What the task requires
Copy every line of the records that includes the word "camera".

Data for this task Block Start

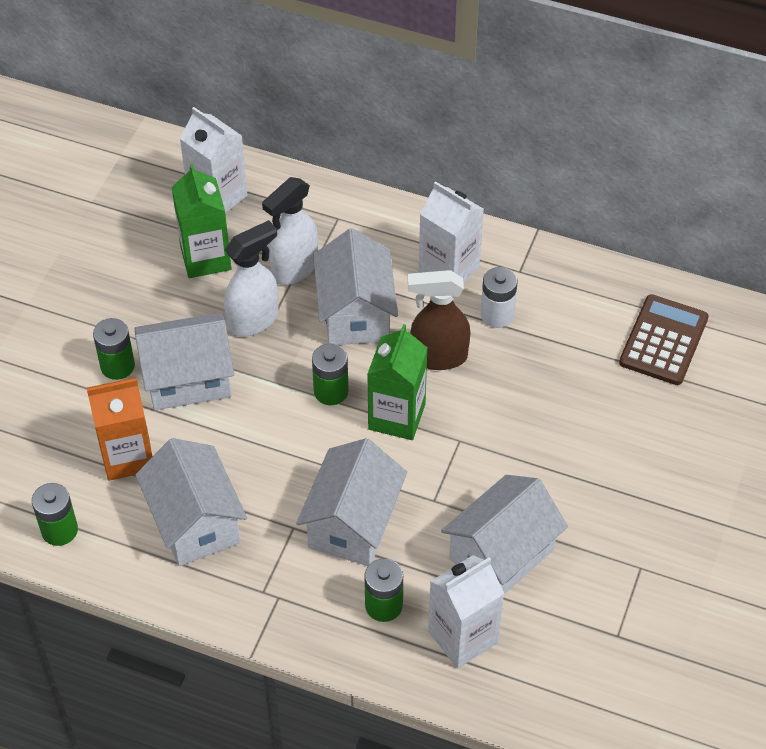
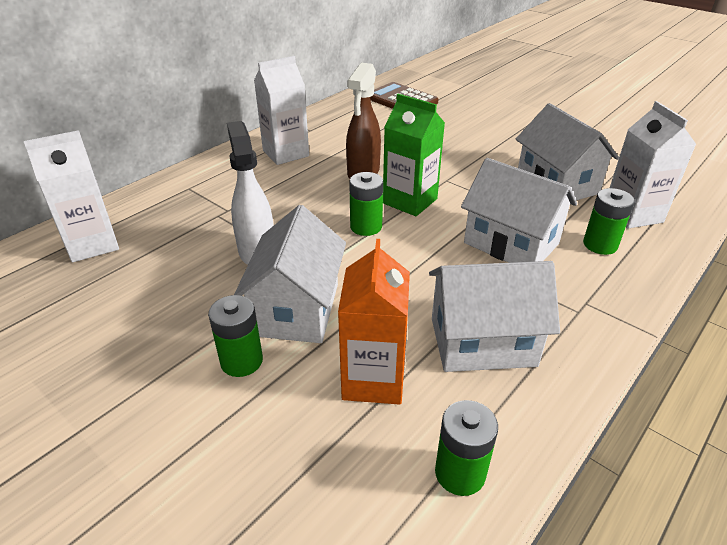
camera: 70 degrees left, 15 degrees down
(205, 258) = (157, 266): green carton -> none
(294, 269) = (220, 219): white spray bottle -> none
(355, 313) = (293, 199): white house -> none
(497, 315) = (341, 144): white battery -> none

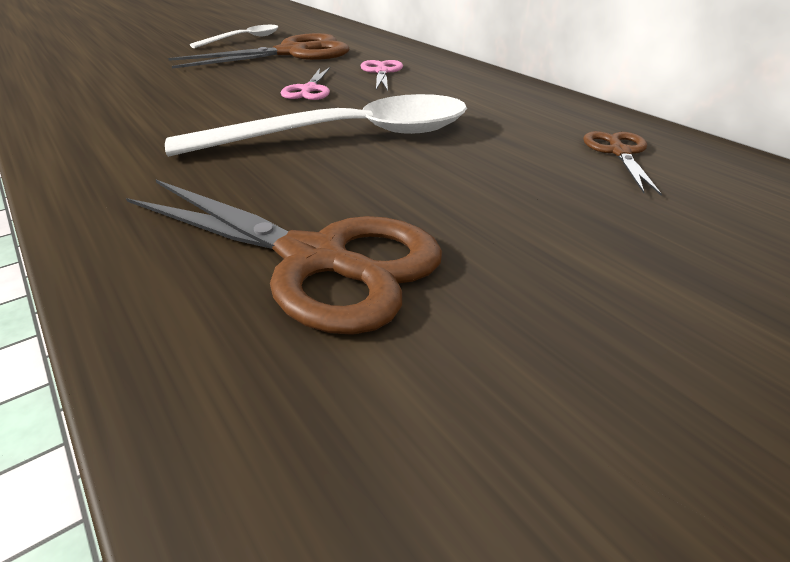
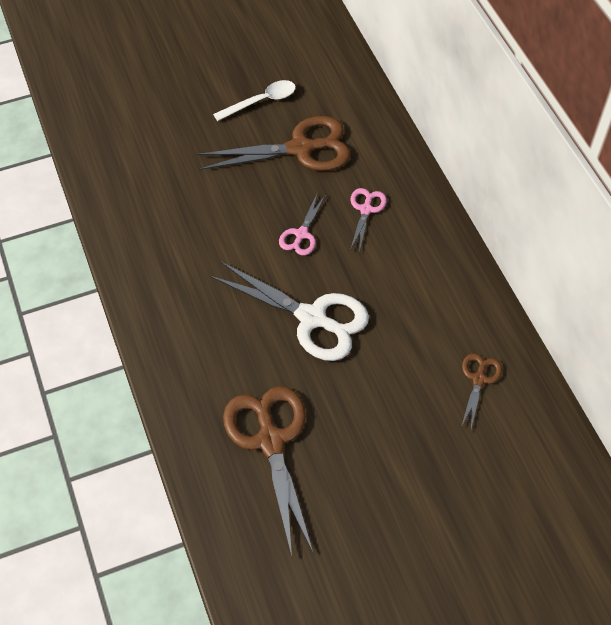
camera: 15 degrees right, 20 degrees up
(315, 260) = (271, 441): brown scissors -> brown scissors turned 150 degrees counterclockwise
(346, 137) = (312, 318): white spoon -> white scissors

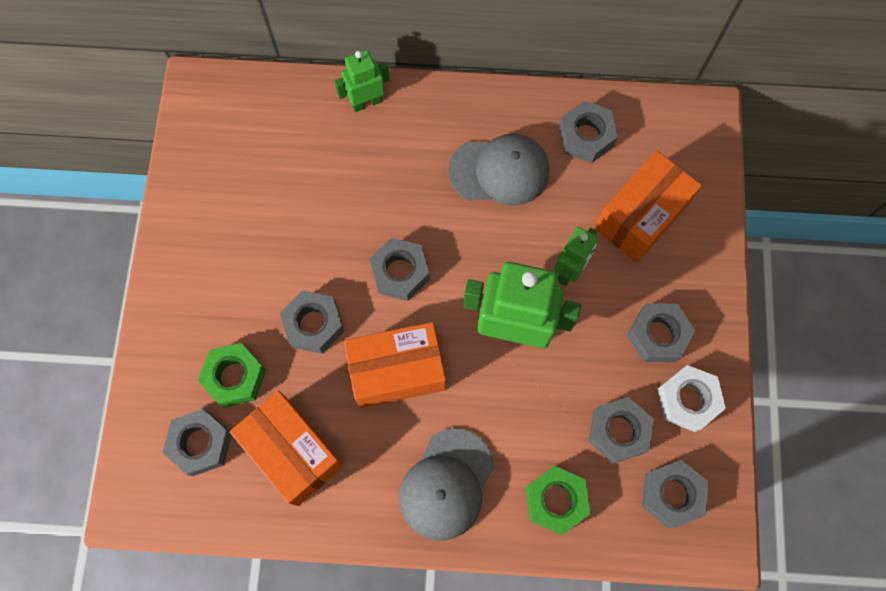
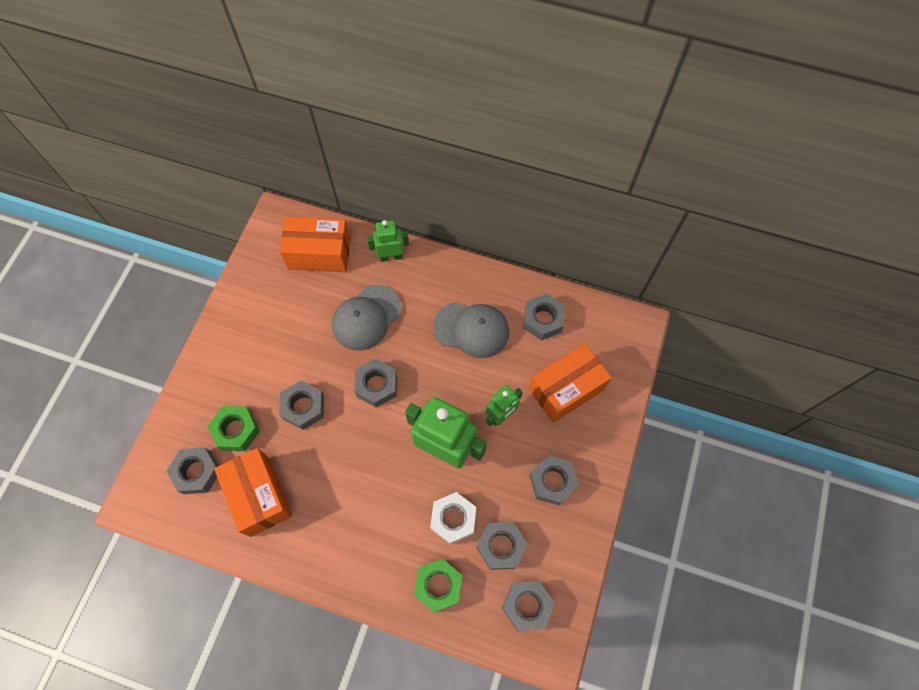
camera: 15 degrees right, 5 degrees down
(397, 371) = (352, 457): orange box -> orange box (319, 254)
(446, 484) = (362, 551): grey cap -> grey cap (366, 317)
(687, 400) = (560, 537): white nut -> white nut (453, 519)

Data for this task Block End

Task output
camera: 70 degrees left, 15 degrees down
camera: 15 degrees right, 20 degrees up
camera: 15 degrees right, 5 degrees down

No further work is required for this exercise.